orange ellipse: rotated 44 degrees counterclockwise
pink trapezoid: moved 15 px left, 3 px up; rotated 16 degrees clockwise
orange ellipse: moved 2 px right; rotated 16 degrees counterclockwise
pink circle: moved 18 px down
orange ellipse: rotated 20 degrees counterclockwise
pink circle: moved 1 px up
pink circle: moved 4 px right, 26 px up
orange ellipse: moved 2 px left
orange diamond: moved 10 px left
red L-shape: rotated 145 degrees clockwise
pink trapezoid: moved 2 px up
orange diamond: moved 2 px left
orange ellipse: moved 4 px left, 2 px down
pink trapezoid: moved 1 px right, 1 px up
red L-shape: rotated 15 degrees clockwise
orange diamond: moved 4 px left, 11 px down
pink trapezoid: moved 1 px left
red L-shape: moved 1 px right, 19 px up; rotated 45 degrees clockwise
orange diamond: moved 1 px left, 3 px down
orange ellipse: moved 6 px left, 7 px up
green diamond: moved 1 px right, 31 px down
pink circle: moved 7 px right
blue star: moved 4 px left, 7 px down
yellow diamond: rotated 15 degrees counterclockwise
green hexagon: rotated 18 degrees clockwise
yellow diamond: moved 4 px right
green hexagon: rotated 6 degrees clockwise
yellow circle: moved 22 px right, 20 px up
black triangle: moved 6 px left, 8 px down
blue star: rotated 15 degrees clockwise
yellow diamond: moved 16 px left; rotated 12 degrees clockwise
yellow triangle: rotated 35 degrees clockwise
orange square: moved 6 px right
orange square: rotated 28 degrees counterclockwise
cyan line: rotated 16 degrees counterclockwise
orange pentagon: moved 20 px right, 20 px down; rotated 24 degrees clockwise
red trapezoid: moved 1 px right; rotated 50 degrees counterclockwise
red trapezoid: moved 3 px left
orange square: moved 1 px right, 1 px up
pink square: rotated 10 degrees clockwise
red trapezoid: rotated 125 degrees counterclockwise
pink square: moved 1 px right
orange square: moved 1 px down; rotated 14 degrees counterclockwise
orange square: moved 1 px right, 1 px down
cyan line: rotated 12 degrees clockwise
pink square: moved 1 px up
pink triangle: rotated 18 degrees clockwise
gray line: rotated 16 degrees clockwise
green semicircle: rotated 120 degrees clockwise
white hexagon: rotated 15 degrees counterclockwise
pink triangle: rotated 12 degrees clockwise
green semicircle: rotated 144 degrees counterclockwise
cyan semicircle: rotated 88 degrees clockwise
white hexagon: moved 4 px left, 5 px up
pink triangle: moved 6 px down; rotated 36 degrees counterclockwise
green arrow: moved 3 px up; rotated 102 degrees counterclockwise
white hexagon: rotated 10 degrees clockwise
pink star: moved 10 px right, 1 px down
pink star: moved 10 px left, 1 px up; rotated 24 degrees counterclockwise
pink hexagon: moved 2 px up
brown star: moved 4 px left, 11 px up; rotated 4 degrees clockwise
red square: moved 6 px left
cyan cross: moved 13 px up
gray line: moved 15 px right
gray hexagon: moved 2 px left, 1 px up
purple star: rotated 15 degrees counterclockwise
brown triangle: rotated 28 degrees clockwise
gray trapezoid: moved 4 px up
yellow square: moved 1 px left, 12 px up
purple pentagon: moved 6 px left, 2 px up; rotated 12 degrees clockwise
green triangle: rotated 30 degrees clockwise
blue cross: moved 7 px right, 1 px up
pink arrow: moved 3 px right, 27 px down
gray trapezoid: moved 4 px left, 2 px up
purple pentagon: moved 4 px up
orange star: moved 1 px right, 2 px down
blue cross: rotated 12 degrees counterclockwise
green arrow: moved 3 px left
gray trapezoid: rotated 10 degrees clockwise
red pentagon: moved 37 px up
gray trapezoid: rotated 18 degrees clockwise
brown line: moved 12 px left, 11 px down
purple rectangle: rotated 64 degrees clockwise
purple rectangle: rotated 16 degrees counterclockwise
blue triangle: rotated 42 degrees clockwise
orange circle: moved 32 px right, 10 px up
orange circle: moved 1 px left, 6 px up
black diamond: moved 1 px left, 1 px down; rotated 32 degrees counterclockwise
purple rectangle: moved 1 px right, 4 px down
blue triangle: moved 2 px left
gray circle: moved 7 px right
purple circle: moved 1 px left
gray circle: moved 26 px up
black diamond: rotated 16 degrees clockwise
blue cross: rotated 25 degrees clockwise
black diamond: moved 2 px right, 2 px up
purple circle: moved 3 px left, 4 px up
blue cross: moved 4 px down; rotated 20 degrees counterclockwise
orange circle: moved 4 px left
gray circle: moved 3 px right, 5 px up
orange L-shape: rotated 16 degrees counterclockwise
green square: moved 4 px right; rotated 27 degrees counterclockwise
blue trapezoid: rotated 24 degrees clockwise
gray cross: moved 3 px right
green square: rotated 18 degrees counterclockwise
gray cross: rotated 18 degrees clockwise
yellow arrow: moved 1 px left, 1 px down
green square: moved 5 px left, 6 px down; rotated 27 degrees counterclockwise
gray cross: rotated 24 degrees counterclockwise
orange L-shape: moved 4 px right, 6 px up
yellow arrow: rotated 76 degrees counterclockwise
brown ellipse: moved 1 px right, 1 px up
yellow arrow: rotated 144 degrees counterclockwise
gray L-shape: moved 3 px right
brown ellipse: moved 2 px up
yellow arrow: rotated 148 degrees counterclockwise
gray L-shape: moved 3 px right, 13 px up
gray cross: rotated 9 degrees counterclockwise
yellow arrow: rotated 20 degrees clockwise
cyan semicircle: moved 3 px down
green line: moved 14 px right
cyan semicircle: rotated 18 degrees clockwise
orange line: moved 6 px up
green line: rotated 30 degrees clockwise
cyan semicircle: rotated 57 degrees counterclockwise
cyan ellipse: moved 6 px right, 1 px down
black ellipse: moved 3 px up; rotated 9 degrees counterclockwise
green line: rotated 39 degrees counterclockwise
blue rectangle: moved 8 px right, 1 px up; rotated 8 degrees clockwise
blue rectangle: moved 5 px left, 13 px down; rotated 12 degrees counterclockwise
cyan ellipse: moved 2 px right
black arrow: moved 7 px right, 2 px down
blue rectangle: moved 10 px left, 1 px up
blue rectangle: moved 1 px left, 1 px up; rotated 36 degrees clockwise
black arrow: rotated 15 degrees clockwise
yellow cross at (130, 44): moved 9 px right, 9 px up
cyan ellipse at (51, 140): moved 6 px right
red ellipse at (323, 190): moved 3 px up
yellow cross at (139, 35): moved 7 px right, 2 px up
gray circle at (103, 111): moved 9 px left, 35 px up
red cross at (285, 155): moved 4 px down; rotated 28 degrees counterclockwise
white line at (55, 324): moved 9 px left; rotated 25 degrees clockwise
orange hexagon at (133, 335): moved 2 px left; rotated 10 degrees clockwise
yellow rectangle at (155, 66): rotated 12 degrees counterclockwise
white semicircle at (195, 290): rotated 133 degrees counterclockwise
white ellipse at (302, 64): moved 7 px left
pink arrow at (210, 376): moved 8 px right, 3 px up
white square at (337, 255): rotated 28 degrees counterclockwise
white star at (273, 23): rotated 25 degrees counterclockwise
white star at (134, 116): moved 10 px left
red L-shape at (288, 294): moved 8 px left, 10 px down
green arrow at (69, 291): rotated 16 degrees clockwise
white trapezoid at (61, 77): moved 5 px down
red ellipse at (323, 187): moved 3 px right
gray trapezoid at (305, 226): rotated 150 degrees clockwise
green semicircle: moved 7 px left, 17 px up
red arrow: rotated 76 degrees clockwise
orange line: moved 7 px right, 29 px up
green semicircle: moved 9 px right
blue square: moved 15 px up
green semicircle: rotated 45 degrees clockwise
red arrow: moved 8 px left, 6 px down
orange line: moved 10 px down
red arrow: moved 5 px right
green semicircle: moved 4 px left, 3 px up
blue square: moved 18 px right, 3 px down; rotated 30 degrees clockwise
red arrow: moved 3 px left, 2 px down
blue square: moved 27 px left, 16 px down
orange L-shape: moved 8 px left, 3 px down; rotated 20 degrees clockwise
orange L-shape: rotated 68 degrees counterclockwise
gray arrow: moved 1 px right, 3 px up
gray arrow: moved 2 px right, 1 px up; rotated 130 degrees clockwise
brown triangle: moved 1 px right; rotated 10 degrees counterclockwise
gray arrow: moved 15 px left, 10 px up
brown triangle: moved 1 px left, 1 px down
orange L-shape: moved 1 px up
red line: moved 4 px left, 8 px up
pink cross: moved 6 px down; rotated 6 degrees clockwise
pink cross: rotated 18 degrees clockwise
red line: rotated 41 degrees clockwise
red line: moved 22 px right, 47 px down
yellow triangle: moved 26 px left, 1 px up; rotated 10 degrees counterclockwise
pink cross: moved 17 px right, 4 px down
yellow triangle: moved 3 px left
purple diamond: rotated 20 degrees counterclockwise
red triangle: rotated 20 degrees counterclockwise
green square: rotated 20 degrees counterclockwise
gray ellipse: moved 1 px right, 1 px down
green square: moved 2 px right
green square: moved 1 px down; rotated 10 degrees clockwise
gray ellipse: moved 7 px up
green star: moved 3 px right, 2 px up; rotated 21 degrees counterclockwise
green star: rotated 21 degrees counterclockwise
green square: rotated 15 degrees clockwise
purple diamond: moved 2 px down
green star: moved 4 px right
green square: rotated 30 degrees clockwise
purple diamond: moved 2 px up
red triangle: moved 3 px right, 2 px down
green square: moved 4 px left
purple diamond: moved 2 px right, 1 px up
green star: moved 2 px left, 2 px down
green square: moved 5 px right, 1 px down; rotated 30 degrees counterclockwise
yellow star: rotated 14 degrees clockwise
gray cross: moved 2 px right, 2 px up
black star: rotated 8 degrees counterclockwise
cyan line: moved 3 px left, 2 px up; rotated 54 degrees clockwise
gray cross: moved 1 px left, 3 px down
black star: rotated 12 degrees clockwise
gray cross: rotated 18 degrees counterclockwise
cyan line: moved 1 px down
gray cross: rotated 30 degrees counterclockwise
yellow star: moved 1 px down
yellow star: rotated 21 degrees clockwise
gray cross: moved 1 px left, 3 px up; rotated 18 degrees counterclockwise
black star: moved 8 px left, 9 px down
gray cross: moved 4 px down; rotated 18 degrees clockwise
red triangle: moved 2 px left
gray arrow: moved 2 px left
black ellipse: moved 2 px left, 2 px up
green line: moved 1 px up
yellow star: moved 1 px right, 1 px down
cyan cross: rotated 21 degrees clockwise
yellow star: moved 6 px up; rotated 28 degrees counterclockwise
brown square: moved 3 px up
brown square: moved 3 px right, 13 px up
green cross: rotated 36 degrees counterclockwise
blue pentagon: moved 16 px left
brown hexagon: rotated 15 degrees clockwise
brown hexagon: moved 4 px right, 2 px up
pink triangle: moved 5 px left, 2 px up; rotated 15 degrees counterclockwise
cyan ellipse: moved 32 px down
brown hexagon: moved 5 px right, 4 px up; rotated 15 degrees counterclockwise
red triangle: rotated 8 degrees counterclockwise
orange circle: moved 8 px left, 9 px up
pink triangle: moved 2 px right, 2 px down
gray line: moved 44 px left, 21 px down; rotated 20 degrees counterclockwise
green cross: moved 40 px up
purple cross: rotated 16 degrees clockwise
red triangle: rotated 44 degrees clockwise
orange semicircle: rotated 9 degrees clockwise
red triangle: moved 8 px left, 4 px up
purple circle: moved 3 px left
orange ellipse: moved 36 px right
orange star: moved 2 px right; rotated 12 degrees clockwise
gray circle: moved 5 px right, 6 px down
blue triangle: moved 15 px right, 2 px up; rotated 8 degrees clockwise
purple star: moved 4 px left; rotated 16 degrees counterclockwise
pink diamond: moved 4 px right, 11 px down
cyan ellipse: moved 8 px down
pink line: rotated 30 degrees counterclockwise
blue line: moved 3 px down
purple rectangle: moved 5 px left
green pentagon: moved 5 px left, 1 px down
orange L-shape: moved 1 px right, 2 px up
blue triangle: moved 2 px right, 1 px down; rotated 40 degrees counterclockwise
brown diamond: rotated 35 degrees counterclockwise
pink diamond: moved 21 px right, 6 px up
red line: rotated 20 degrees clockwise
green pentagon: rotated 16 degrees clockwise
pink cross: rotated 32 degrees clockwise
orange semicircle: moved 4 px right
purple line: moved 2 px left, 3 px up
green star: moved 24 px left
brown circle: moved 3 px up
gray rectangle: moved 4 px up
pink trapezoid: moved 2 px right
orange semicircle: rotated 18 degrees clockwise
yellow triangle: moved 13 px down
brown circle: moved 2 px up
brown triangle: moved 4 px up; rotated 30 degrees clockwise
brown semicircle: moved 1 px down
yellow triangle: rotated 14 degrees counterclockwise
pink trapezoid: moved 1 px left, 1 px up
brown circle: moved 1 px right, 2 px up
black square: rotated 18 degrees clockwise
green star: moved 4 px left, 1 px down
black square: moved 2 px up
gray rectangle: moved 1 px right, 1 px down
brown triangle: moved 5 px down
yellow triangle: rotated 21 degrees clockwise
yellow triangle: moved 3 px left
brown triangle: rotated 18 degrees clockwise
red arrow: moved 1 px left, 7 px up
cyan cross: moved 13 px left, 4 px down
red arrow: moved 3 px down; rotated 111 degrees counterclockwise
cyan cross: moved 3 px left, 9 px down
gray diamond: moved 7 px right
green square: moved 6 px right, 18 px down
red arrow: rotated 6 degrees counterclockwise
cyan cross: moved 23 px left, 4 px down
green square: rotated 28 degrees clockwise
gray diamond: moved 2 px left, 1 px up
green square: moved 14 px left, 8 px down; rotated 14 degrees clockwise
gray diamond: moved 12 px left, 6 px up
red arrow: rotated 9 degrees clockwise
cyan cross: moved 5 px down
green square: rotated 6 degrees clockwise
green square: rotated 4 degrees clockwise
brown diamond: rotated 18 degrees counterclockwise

****************

◆ PROBLEM STATEMENT
Pull out every line of the entries above that contains the word "shape".

◆ TASK SOLUTION
red L-shape: rotated 145 degrees clockwise
red L-shape: rotated 15 degrees clockwise
red L-shape: moved 1 px right, 19 px up; rotated 45 degrees clockwise
orange L-shape: rotated 16 degrees counterclockwise
orange L-shape: moved 4 px right, 6 px up
gray L-shape: moved 3 px right
gray L-shape: moved 3 px right, 13 px up
red L-shape at (288, 294): moved 8 px left, 10 px down
orange L-shape: moved 8 px left, 3 px down; rotated 20 degrees clockwise
orange L-shape: rotated 68 degrees counterclockwise
orange L-shape: moved 1 px up
orange L-shape: moved 1 px right, 2 px up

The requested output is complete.